(Dataset records)
--- START ---

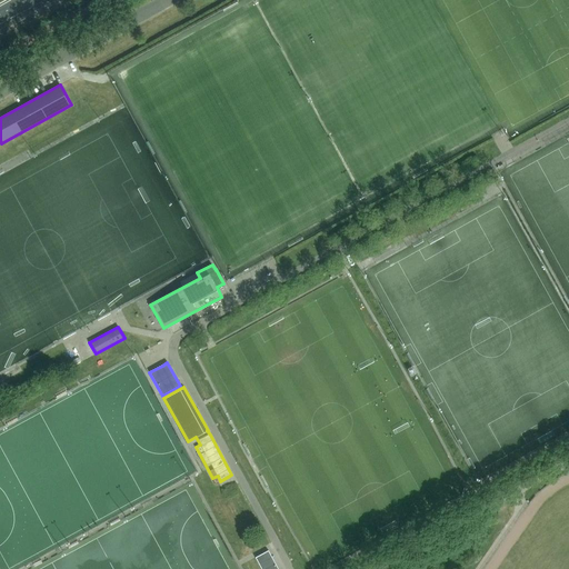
[(255,556),(261,568),(278,568),(267,549),(255,556)]
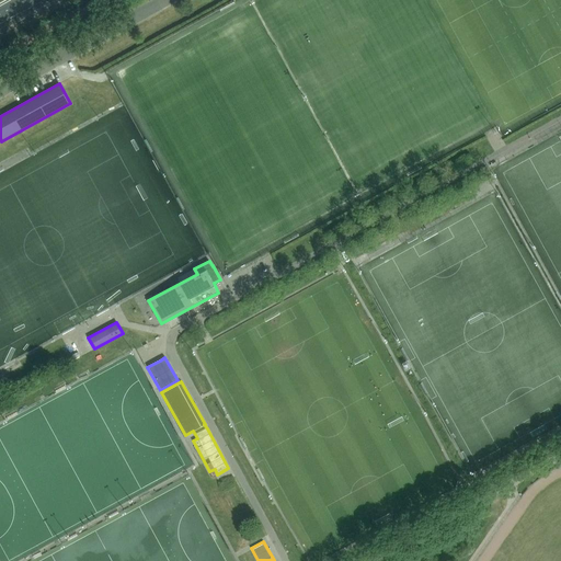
All buildings are outlined.
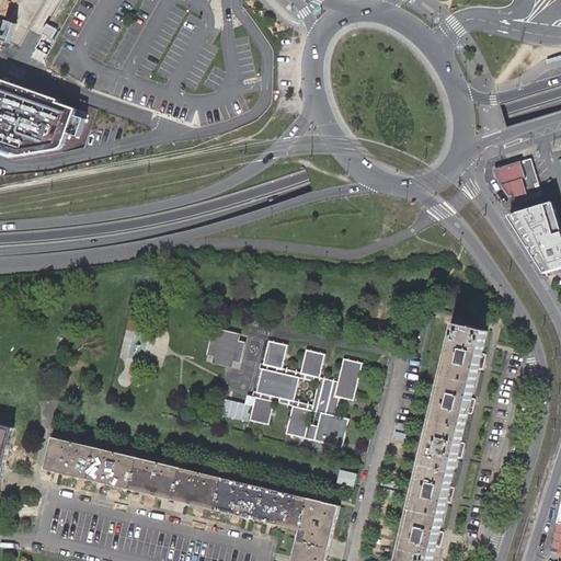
[(0,148),(22,156),(63,147),(64,146),(66,144),(66,142),(78,107),(0,80),(0,38),(11,43),(18,23),(7,20),(6,23),(0,21),(0,148)]
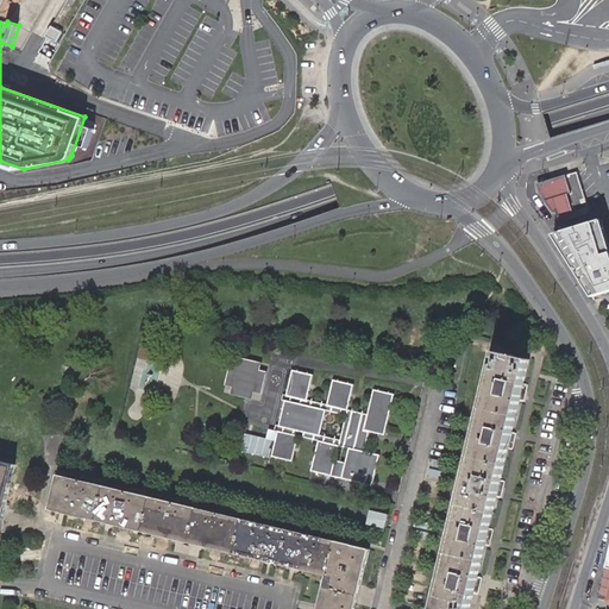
[(558,212),(560,224),(586,215),(589,211),(577,174),(541,184),(539,190),(540,194),(554,213),(558,212)]
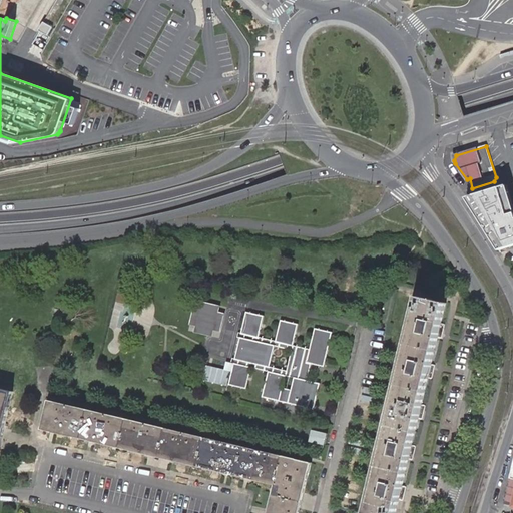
[(512,206),(507,185),(466,202),(499,255),(512,249),(512,206)]
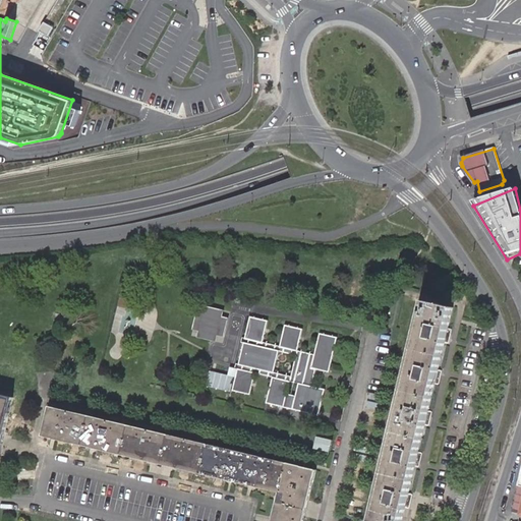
[(426,300),(373,520),(378,520),(402,520),(454,307),(426,300)]
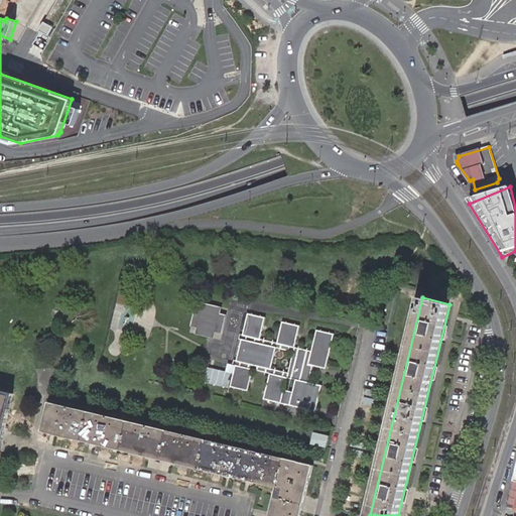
[(201,302),(196,335),(223,339),(227,314),(224,314),(225,306),(201,302)]
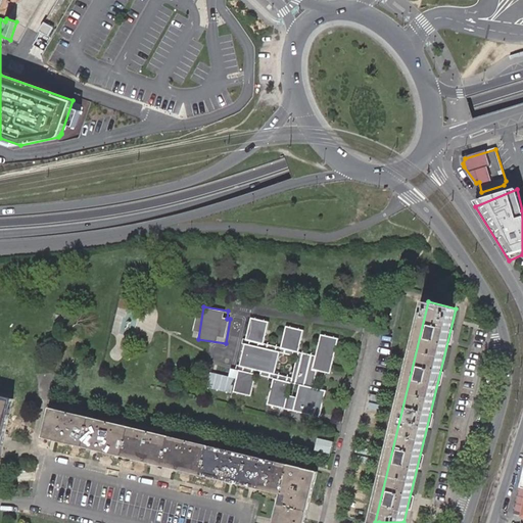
[(251,314),(233,388),(251,393),(256,372),(273,376),(267,400),(319,414),(326,386),(312,383),(316,366),(330,369),(338,334),(320,330),(315,352),(299,348),(304,326),(286,322),(281,343),(264,339),(270,318),(251,314)]
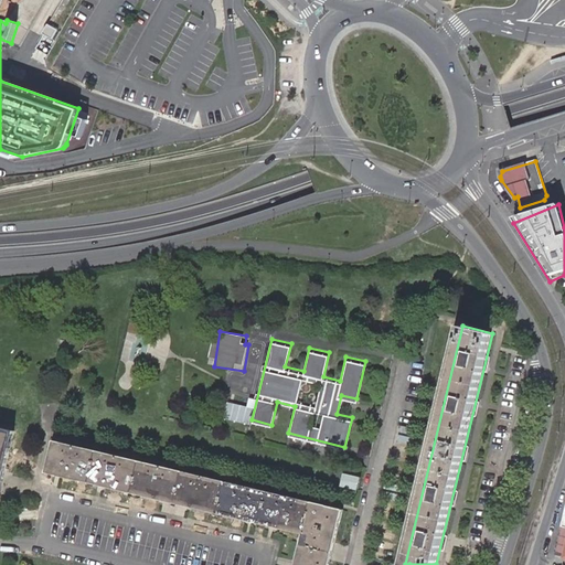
[(0,491),(14,430),(0,427),(0,491)]
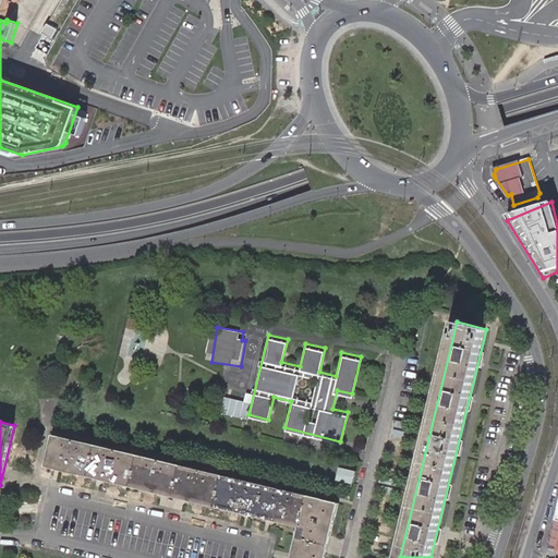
[(300,524),(291,557),(325,557),(339,500),(55,435),(47,465),(300,524)]
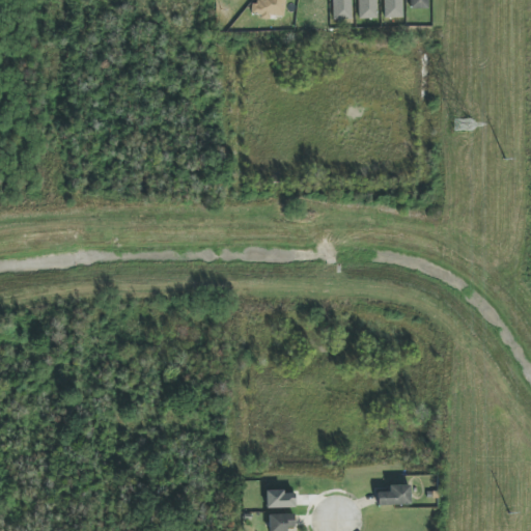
[(284,17),(285,0),(261,0),(262,3),(251,2),(251,17),(269,18),(269,16),(284,17)]
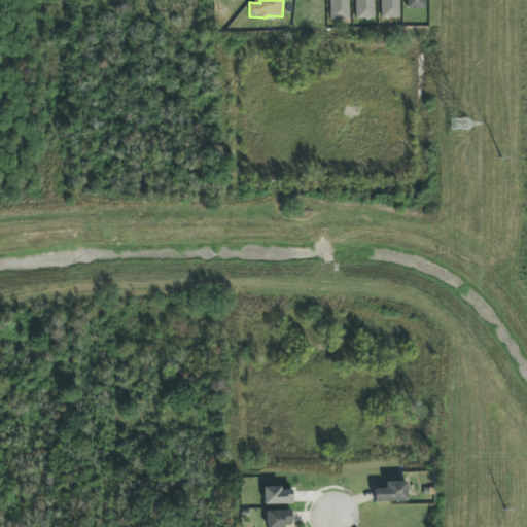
[(349,20),(348,0),(330,0),(331,20),(349,20)]
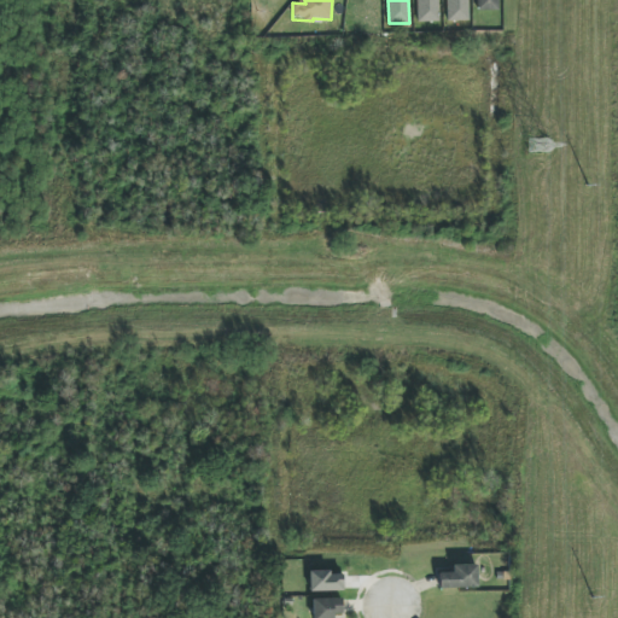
[(438,22),(437,0),(417,0),(418,22),(438,22)]
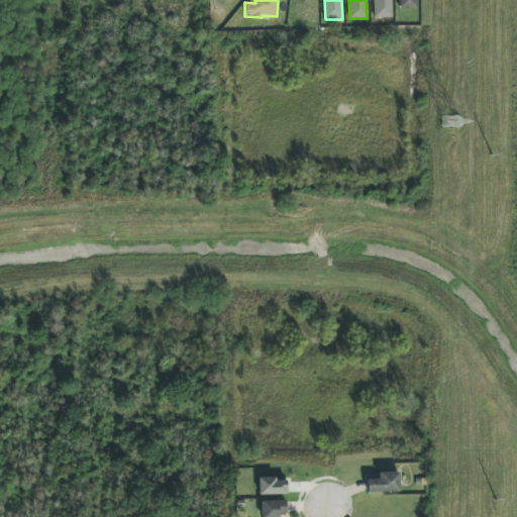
[(391,0),(375,0),(376,18),(392,17),(391,0)]
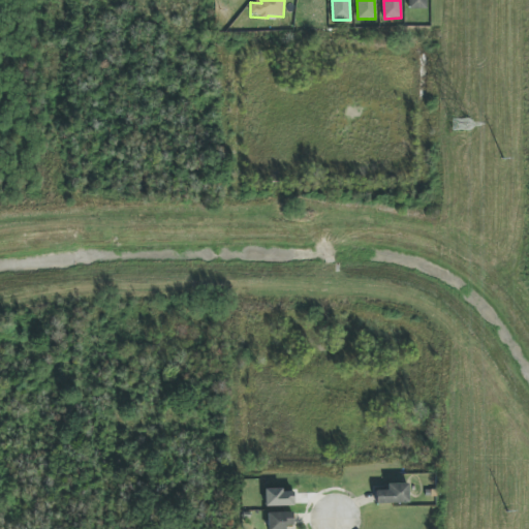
[(426,0),(408,0),(409,9),(426,9),(426,0)]
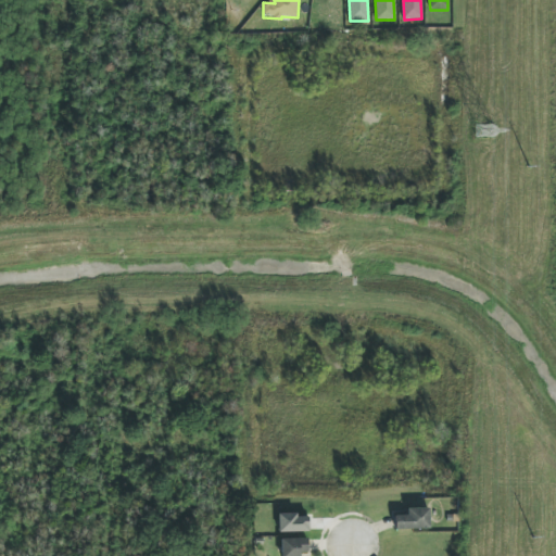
[(429,508),(406,508),(406,515),(394,516),(395,530),(429,529),(429,508)]
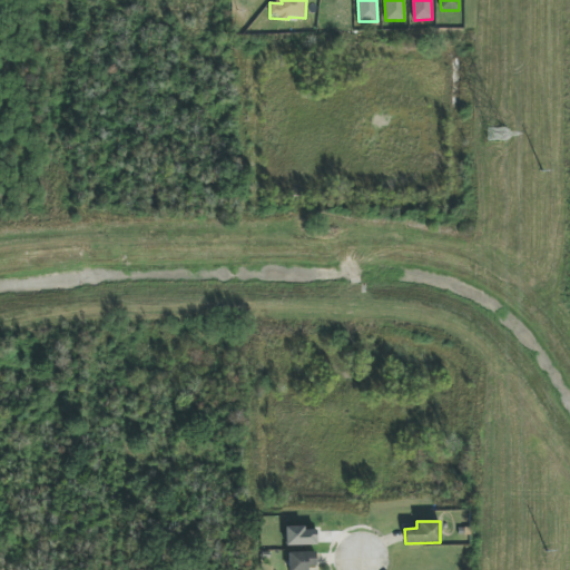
[(305,527),(285,527),(285,546),(316,546),(316,530),(305,530),(305,527)]
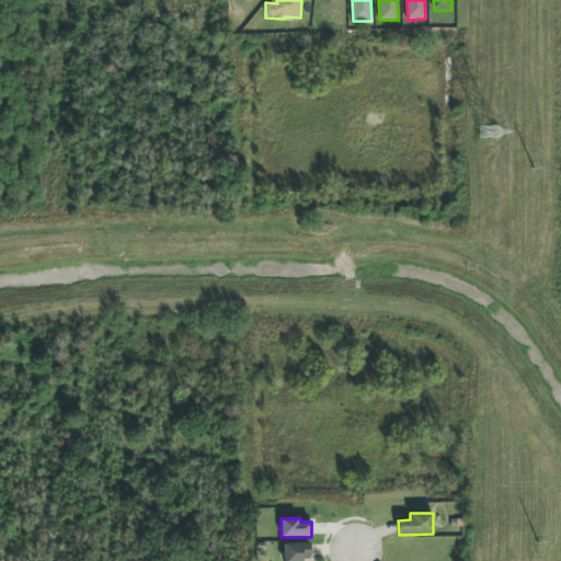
[(310,544),(284,544),(284,560),(301,560),(302,558),(311,558),(310,544)]
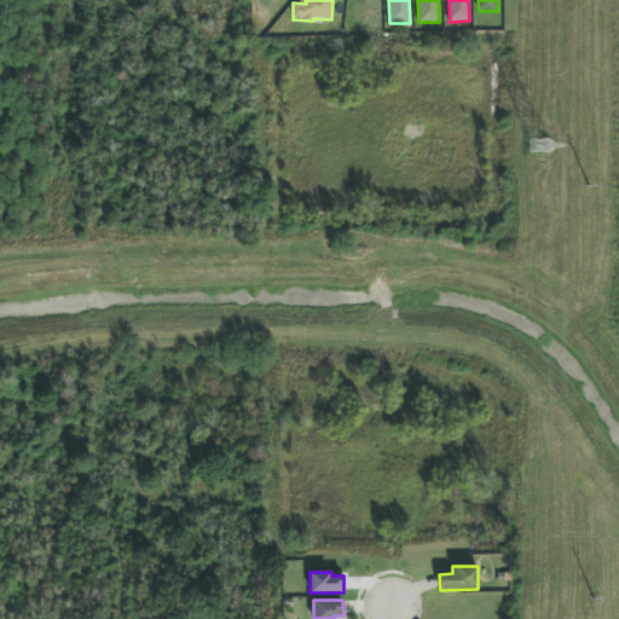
All buildings are outlined.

--- END ---

Output the records above exactly; leave out the pictures.

◆ EXERCISE OUTPUT
[(255,556),(261,568),(278,568),(267,549),(255,556)]
All buildings are outlined.
[(0,148),(22,156),(63,147),(64,146),(66,144),(66,142),(78,107),(0,80),(0,38),(11,43),(18,23),(7,20),(6,23),(0,21),(0,148)]
[(558,212),(560,224),(586,215),(589,211),(577,174),(541,184),(539,190),(540,194),(554,213),(558,212)]
[(512,206),(507,185),(466,202),(499,255),(512,249),(512,206)]
[(426,300),(373,520),(378,520),(402,520),(454,307),(426,300)]
[(201,302),(196,335),(223,339),(227,314),(224,314),(225,306),(201,302)]
[(251,314),(233,388),(251,393),(256,372),(273,376),(267,400),(319,414),(326,386),(312,383),(316,366),(330,369),(338,334),(320,330),(315,352),(299,348),(304,326),(286,322),(281,343),(264,339),(270,318),(251,314)]
[(0,491),(14,430),(0,427),(0,491)]
[(300,524),(291,557),(325,557),(339,500),(55,435),(47,465),(300,524)]
[(284,17),(285,0),(261,0),(262,3),(251,2),(251,17),(269,18),(269,16),(284,17)]
[(349,20),(348,0),(330,0),(331,20),(349,20)]
[(438,22),(437,0),(417,0),(418,22),(438,22)]
[(391,0),(375,0),(376,18),(392,17),(391,0)]
[(426,0),(408,0),(409,9),(426,9),(426,0)]
[(429,508),(406,508),(406,515),(394,516),(395,530),(429,529),(429,508)]
[(305,527),(285,527),(285,546),(316,546),(316,530),(305,530),(305,527)]
[(310,544),(284,544),(284,560),(301,560),(302,558),(311,558),(310,544)]
All buildings are outlined.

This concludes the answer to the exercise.